How to complete this task.
Beginning with the line that holds "green traffic cone: 1 -> 2" in the data below, give again every line through the one that holds "turquoise dice: 0 -> 1", exactly as written.

Available data.
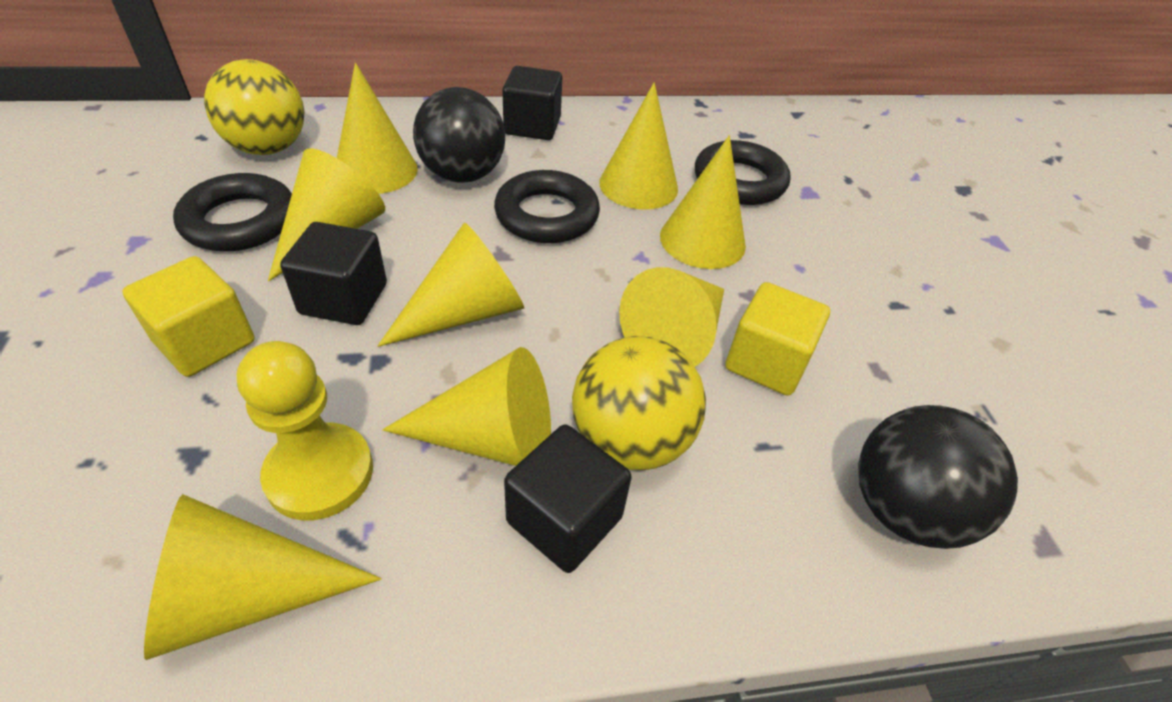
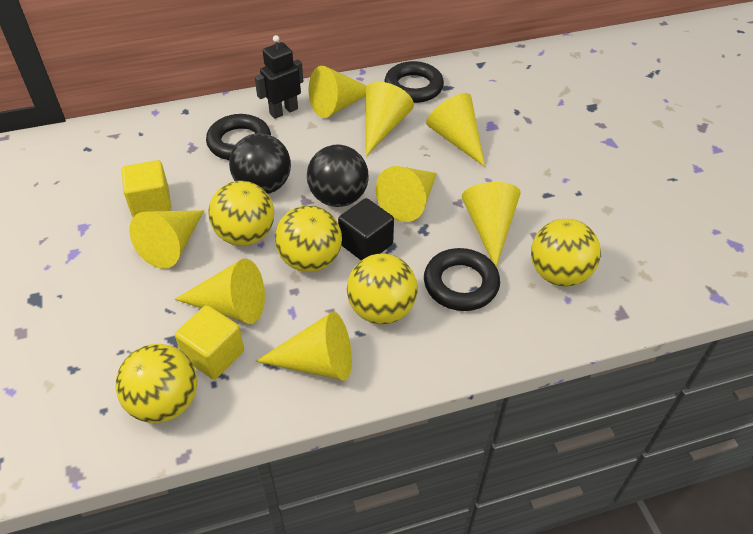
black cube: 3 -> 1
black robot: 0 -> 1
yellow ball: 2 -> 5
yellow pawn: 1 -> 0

--

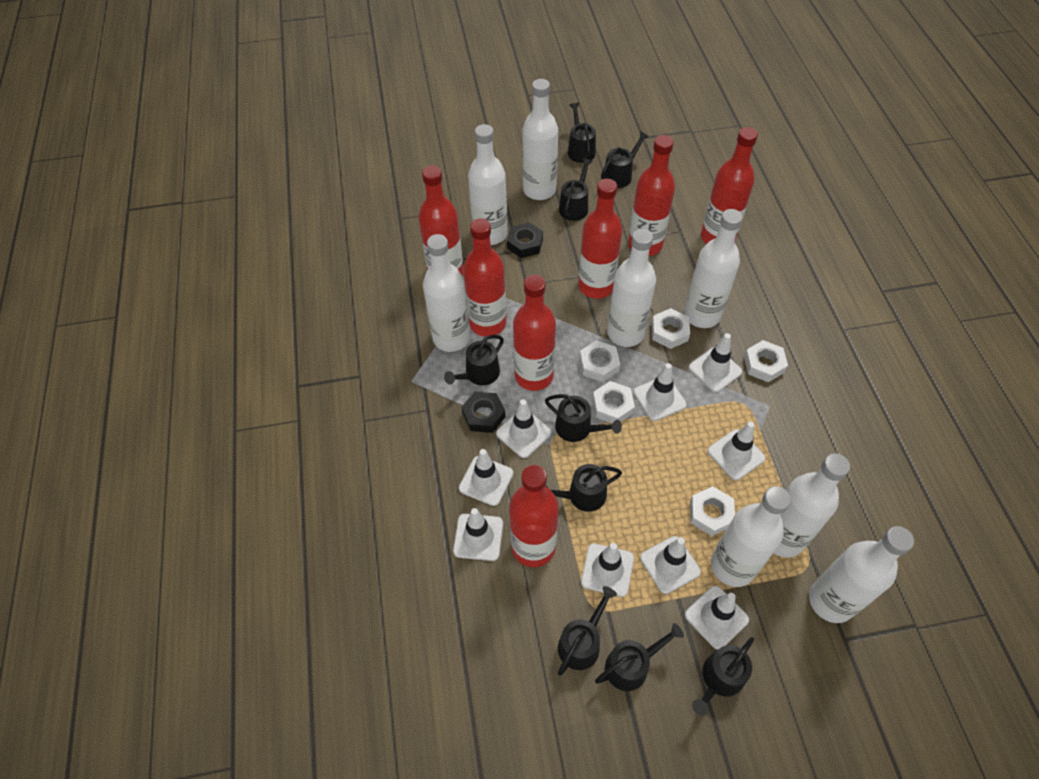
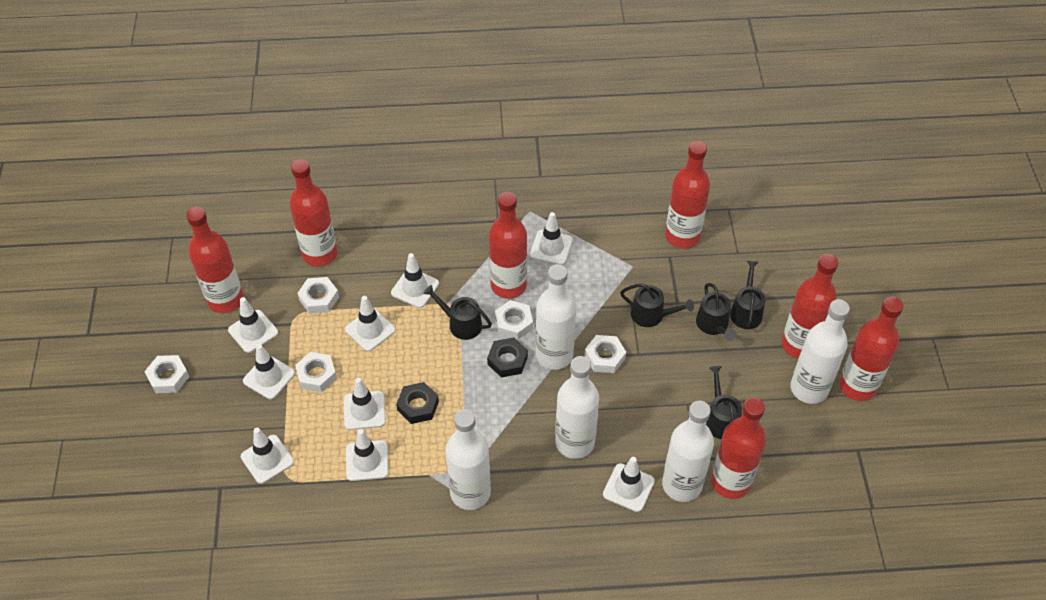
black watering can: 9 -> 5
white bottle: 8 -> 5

==

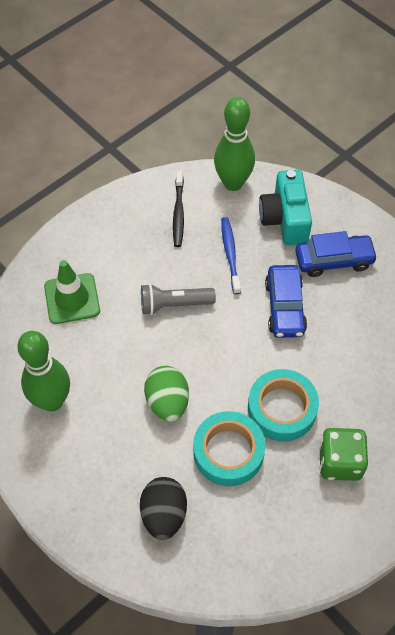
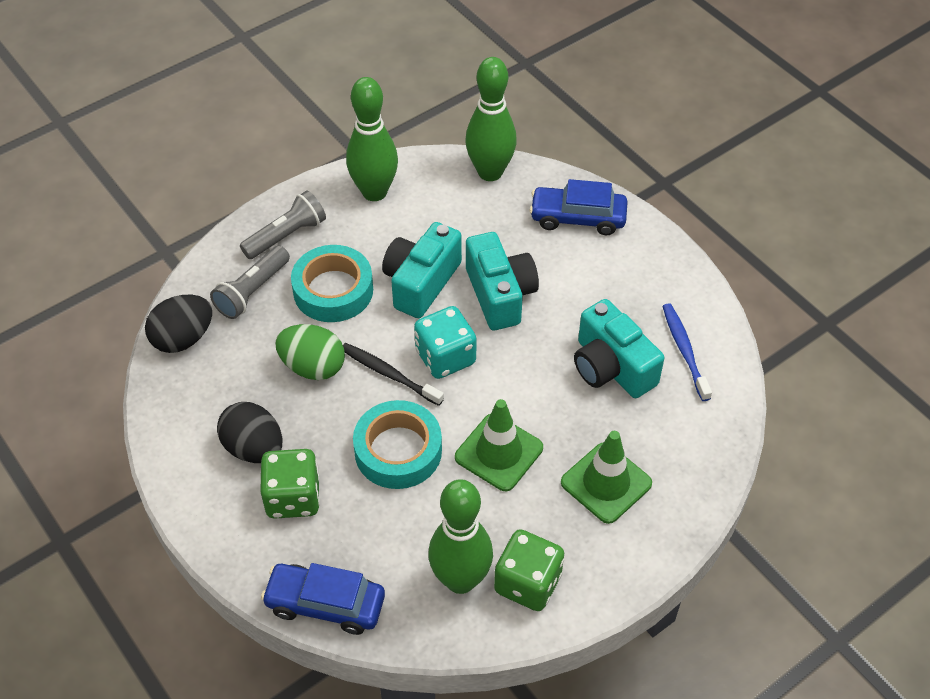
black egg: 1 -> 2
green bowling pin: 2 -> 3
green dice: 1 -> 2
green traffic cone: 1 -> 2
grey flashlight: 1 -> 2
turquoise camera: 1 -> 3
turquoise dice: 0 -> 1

Answer space.
green traffic cone: 1 -> 2
grey flashlight: 1 -> 2
turquoise camera: 1 -> 3
turquoise dice: 0 -> 1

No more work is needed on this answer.